START Record excerpts
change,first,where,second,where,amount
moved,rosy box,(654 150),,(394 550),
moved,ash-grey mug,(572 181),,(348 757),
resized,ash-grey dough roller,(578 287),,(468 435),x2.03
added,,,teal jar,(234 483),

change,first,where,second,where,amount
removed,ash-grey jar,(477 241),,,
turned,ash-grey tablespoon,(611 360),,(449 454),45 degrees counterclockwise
END Record excerpts
START Record excerpts
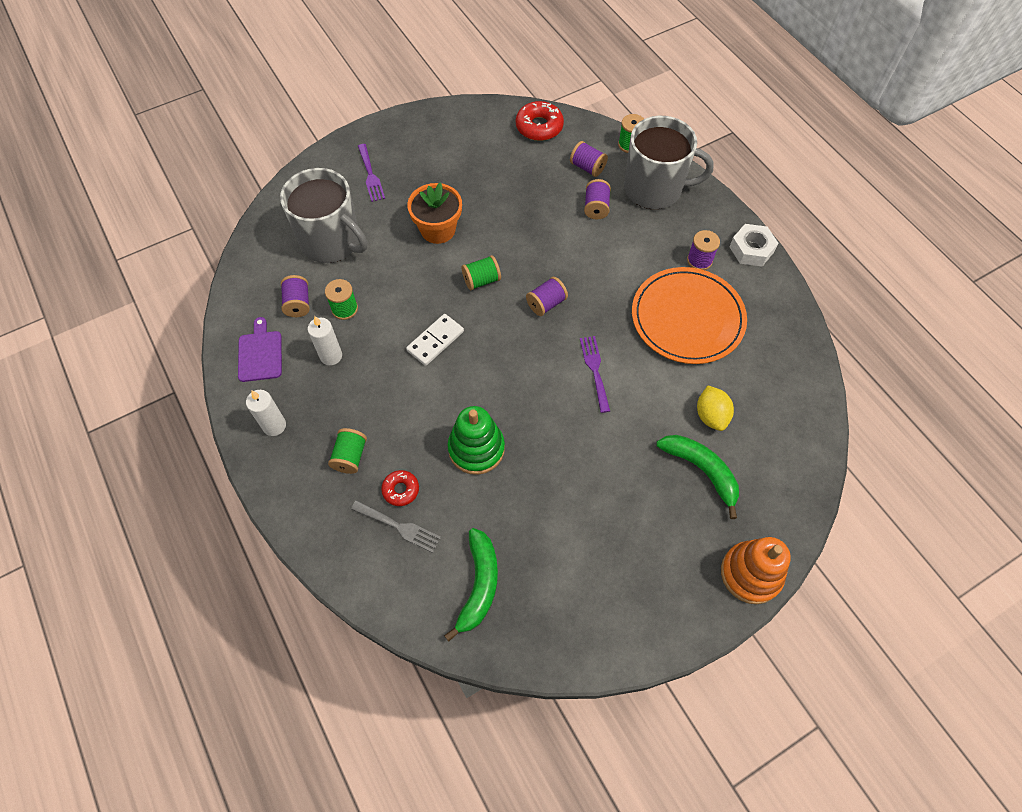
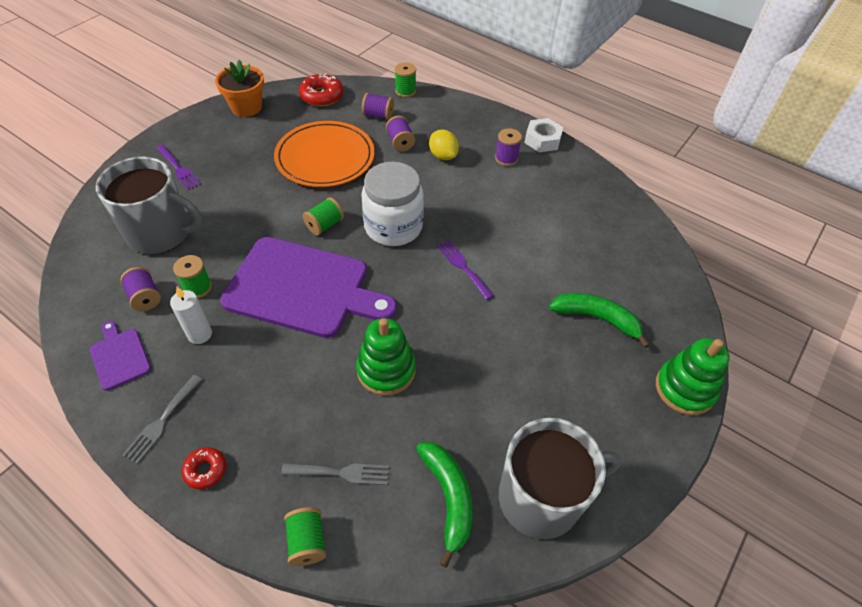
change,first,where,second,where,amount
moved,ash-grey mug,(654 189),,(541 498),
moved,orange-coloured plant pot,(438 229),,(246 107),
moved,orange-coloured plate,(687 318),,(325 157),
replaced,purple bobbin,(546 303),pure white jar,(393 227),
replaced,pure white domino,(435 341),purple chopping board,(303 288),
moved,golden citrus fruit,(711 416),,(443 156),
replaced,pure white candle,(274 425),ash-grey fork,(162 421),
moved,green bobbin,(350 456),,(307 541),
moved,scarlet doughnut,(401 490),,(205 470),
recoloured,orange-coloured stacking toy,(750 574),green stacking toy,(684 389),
END Record excerpts
* What you have to do
Out of the data above, give again only the lines starting at the one holding "moved,ash-grey mug,(572 181),,(348" and ending at the one holding "resized,ash-grey dough roller,(578", unchanged.

* Task output
moved,ash-grey mug,(572 181),,(348 757),
resized,ash-grey dough roller,(578 287),,(468 435),x2.03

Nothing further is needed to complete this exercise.